• SET TASK
Which lines in the records below contain the word "where"? Pull out each of those lines and copy it in full.

• MATERIAL FOR THIS EXERCISE
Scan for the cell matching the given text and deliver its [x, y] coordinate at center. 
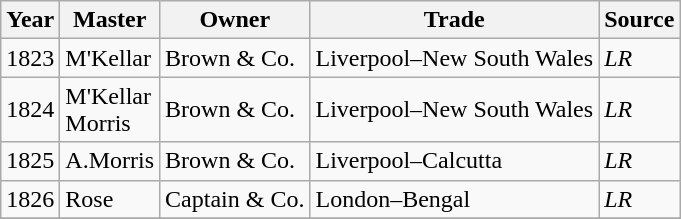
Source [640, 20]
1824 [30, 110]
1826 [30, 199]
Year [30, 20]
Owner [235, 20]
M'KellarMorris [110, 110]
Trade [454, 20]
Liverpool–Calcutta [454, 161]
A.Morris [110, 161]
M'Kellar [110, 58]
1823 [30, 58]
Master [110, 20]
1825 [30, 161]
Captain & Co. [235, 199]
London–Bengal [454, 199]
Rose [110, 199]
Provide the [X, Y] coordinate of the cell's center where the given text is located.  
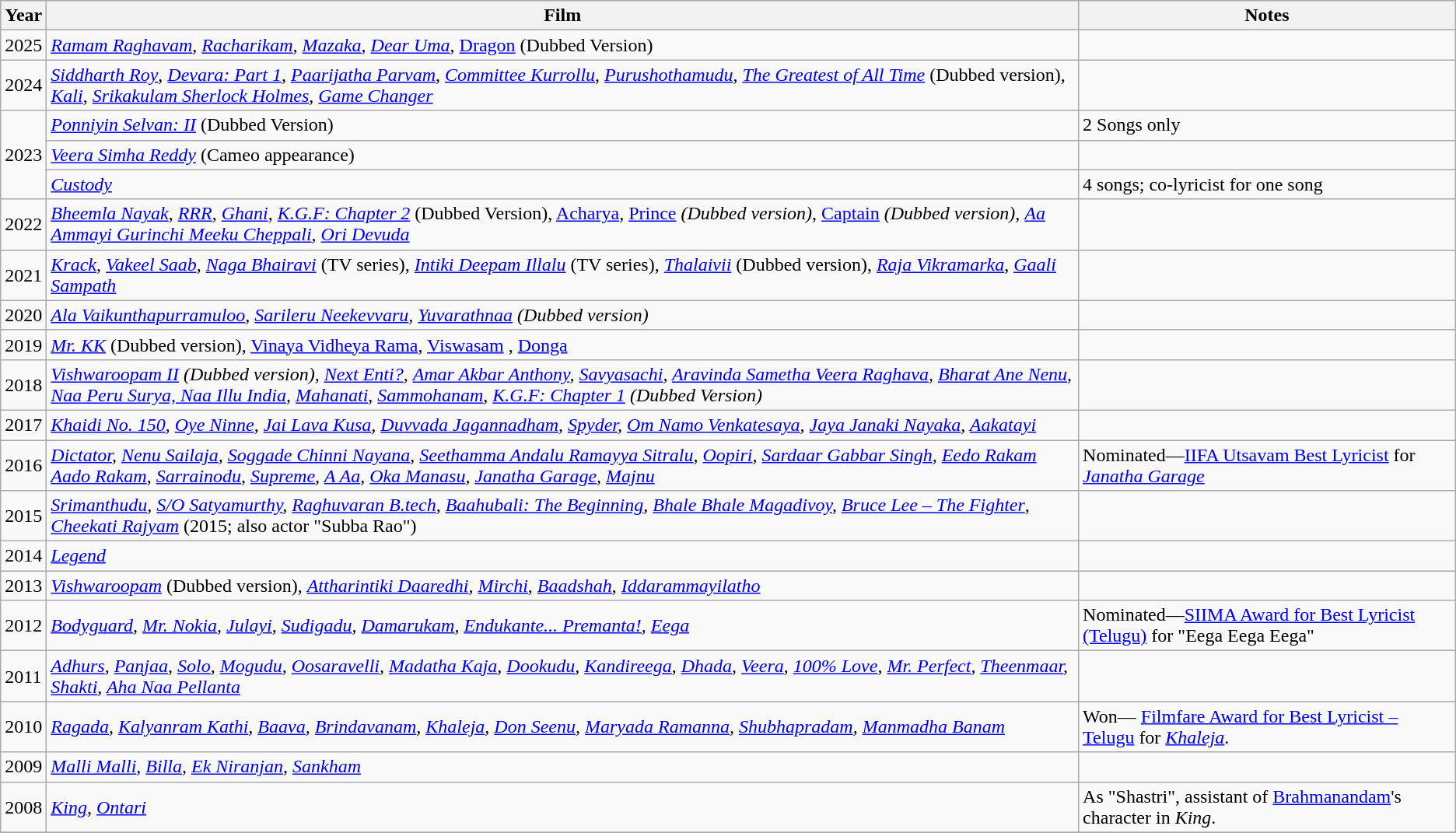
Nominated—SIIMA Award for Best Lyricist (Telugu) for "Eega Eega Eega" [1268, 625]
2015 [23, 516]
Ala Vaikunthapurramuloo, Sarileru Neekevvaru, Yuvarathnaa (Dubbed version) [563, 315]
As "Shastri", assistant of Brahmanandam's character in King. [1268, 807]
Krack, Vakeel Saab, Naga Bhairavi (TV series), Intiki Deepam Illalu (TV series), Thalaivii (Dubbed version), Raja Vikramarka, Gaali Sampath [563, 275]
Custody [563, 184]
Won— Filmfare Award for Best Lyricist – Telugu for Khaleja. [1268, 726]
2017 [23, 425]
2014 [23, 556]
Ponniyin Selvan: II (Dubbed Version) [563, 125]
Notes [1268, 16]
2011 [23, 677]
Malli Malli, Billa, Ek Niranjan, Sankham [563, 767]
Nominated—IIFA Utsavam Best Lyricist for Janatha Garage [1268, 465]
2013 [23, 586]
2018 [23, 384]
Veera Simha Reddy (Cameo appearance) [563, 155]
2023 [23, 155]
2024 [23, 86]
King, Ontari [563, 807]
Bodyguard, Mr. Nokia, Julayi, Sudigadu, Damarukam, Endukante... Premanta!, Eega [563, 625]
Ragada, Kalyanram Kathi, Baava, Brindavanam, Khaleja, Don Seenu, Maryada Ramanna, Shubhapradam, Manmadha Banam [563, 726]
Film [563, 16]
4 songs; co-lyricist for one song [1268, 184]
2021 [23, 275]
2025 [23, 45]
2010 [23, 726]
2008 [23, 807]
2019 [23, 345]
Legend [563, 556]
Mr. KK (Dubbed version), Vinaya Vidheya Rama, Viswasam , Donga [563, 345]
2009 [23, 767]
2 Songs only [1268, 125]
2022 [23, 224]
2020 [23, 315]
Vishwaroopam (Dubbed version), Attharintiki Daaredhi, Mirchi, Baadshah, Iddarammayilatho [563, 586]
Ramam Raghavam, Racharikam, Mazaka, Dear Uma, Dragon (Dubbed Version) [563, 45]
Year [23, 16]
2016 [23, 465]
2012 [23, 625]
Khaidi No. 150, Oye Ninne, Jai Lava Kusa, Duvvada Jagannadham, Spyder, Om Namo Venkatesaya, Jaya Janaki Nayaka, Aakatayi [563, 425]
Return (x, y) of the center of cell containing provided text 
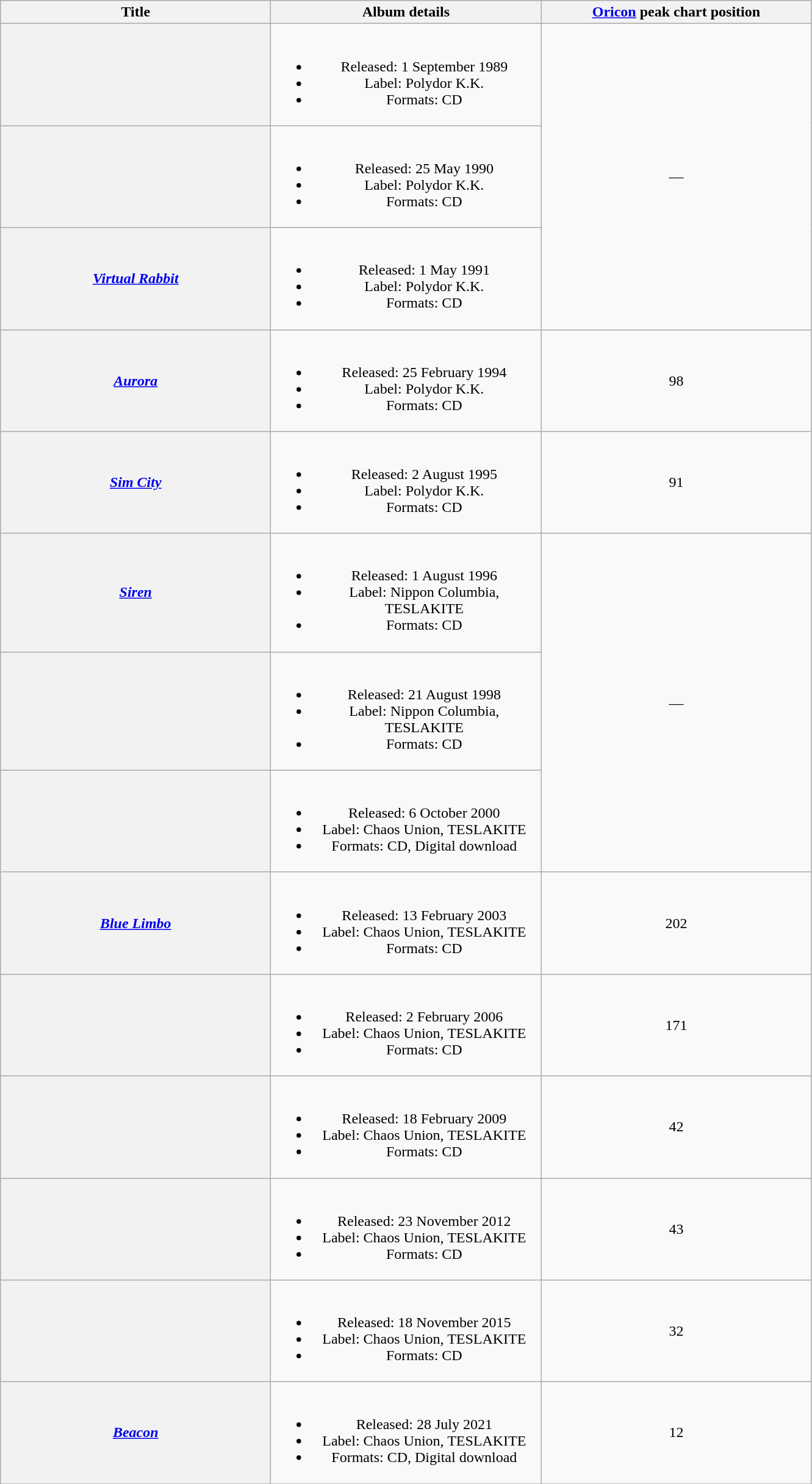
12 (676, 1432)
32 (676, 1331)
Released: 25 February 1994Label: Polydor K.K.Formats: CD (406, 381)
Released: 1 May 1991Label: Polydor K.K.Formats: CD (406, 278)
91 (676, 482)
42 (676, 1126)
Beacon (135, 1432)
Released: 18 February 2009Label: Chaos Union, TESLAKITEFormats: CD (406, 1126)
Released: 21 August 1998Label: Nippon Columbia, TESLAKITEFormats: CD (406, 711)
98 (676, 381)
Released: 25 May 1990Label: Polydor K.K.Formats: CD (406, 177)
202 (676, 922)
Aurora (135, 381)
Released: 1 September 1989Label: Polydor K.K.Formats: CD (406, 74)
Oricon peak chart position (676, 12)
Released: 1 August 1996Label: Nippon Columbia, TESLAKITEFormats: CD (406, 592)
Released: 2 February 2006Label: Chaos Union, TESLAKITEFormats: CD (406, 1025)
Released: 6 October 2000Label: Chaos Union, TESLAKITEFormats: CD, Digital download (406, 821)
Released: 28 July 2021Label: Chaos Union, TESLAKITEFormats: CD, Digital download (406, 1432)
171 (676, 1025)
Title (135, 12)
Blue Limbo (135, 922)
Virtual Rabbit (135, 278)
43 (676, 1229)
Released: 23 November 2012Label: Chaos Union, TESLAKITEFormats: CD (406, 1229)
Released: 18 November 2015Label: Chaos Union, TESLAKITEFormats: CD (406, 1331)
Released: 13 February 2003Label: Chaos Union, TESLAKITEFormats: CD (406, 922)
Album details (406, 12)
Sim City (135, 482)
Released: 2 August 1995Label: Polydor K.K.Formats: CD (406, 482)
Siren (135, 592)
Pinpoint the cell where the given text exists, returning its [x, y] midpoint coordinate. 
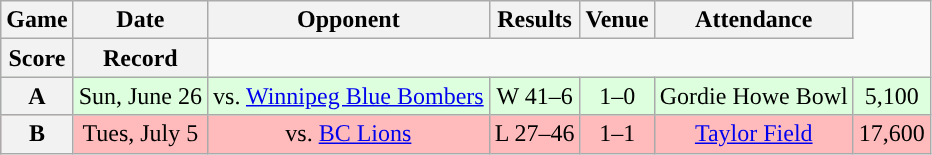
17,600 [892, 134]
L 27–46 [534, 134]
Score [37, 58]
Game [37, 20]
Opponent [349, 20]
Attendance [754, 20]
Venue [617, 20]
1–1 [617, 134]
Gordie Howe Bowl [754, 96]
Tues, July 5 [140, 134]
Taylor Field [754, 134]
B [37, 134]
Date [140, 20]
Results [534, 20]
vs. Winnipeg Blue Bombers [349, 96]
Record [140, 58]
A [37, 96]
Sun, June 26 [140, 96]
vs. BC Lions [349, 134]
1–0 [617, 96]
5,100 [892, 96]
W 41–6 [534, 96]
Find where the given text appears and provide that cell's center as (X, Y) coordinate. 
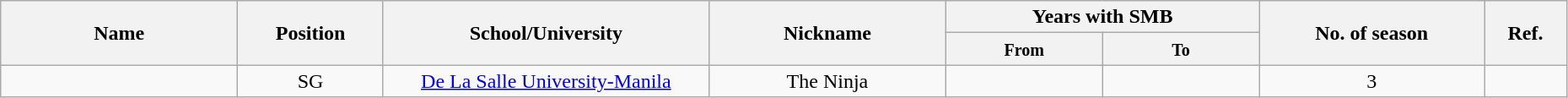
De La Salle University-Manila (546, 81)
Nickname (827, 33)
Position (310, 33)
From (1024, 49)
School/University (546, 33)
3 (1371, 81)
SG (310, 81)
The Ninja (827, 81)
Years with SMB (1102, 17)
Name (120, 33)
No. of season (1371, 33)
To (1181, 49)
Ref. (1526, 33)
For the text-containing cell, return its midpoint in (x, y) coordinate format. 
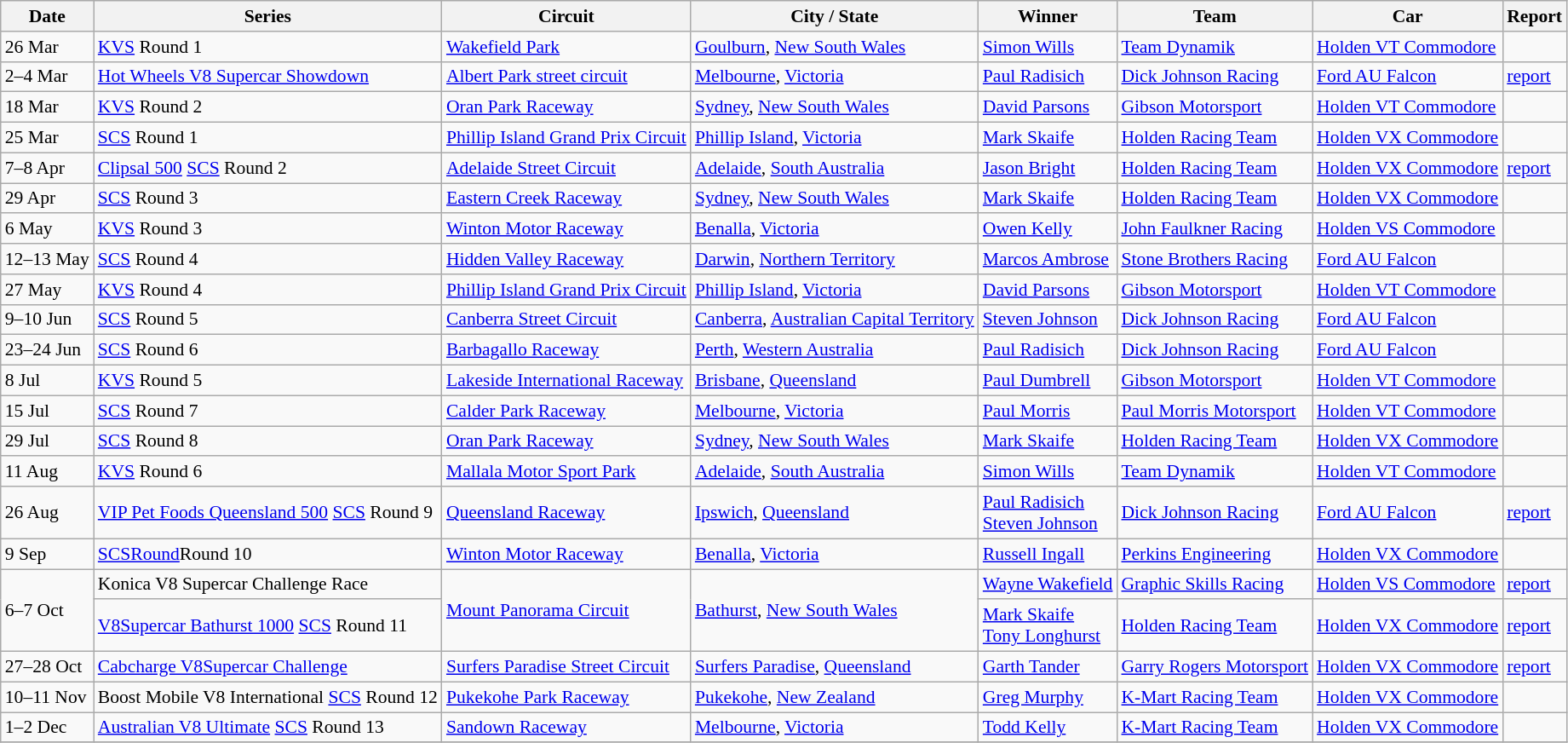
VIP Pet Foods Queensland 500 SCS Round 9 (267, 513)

• OUTPUT OF THE EXERCISE
Provide the [X, Y] coordinate of the cell's center where the given text is located.  
Pinpoint the cell where the given text exists, returning its [x, y] midpoint coordinate. 
Find where the given text appears and provide that cell's center as (X, Y) coordinate. 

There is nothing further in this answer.